§ AIM OF THE TASK: Print nothing but the lines below starting at the line that holds "(487, 164) = (654, 281): black" and ending at the line that holds "(459, 211) = (347, 206): none", including both, each exactly as written.

§ EXCERPTED RECORDS:

########

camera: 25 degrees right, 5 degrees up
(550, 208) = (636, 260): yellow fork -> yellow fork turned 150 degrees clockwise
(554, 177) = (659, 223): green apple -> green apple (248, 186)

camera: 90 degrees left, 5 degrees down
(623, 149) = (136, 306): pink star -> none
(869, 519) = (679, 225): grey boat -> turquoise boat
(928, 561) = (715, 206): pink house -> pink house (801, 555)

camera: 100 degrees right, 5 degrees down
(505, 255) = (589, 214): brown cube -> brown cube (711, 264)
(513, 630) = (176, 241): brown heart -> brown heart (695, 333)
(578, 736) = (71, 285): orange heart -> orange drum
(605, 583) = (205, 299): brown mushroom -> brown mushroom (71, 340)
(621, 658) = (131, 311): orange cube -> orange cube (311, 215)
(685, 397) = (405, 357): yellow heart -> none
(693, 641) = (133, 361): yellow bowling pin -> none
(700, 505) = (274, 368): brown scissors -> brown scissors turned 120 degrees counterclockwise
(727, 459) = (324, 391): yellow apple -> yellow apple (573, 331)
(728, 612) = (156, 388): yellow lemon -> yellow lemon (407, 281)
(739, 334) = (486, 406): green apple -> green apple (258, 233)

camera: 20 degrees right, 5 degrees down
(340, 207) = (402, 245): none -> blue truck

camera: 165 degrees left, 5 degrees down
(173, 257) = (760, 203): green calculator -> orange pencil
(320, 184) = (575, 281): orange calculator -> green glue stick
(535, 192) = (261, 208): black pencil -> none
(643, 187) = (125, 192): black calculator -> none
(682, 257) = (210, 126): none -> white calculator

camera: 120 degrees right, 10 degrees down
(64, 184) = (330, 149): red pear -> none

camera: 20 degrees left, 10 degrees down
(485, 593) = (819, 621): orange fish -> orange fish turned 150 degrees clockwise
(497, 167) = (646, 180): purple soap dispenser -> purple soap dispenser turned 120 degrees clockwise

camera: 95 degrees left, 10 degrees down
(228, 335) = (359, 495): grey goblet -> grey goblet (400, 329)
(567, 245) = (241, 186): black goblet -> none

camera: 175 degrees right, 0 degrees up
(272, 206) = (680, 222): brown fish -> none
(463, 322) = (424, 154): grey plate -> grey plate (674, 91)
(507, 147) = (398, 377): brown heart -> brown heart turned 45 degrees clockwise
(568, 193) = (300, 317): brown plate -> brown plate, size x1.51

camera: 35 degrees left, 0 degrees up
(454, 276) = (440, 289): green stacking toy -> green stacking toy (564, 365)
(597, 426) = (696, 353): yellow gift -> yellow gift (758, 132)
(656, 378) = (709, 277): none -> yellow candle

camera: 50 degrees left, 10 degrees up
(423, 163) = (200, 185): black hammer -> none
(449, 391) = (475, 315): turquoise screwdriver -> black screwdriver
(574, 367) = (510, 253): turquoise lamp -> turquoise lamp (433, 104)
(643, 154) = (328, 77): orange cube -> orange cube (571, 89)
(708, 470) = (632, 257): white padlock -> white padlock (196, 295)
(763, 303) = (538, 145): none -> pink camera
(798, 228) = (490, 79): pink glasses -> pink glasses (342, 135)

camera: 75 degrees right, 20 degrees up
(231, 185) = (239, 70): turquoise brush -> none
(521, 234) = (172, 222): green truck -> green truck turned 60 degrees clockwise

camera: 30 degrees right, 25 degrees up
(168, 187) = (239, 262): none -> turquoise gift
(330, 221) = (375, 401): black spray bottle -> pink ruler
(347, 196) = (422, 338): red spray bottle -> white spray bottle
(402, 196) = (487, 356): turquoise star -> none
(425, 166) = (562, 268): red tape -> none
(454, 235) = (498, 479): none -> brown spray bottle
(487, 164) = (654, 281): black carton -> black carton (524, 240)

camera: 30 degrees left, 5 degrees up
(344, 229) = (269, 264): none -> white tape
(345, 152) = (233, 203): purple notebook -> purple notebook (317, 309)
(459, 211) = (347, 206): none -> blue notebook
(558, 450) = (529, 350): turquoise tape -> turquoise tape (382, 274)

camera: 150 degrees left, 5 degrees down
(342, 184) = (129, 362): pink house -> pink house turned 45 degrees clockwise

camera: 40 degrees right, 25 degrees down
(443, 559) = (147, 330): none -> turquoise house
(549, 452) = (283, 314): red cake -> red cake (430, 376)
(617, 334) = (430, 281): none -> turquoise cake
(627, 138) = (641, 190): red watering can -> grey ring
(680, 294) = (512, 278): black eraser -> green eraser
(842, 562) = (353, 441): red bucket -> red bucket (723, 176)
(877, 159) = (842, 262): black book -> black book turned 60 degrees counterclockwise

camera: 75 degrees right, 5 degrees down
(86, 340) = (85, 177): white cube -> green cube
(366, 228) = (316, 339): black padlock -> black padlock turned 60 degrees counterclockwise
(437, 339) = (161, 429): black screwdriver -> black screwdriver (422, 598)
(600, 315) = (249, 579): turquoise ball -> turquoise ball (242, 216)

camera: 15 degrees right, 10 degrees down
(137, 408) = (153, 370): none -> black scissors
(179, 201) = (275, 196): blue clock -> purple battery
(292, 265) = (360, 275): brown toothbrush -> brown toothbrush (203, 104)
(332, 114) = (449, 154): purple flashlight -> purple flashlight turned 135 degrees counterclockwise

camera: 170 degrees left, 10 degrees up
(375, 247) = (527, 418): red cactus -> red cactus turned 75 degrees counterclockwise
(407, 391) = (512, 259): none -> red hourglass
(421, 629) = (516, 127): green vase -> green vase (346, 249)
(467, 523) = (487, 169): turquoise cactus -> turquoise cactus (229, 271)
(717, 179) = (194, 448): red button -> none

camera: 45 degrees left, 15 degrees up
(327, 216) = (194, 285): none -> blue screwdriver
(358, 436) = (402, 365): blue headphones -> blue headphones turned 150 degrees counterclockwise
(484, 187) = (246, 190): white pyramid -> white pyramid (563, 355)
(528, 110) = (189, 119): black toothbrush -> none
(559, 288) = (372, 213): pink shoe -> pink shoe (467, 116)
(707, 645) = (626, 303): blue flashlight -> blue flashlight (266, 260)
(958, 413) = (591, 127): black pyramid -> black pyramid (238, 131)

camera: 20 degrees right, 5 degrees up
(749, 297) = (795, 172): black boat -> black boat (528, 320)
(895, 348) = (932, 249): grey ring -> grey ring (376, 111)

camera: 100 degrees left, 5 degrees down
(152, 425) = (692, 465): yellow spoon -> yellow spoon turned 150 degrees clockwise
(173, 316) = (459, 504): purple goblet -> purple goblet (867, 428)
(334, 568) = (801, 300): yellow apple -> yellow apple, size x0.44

########

§ OUTPUT FOR THIS TASK:
(487, 164) = (654, 281): black carton -> black carton (524, 240)

camera: 30 degrees left, 5 degrees up
(344, 229) = (269, 264): none -> white tape
(345, 152) = (233, 203): purple notebook -> purple notebook (317, 309)
(459, 211) = (347, 206): none -> blue notebook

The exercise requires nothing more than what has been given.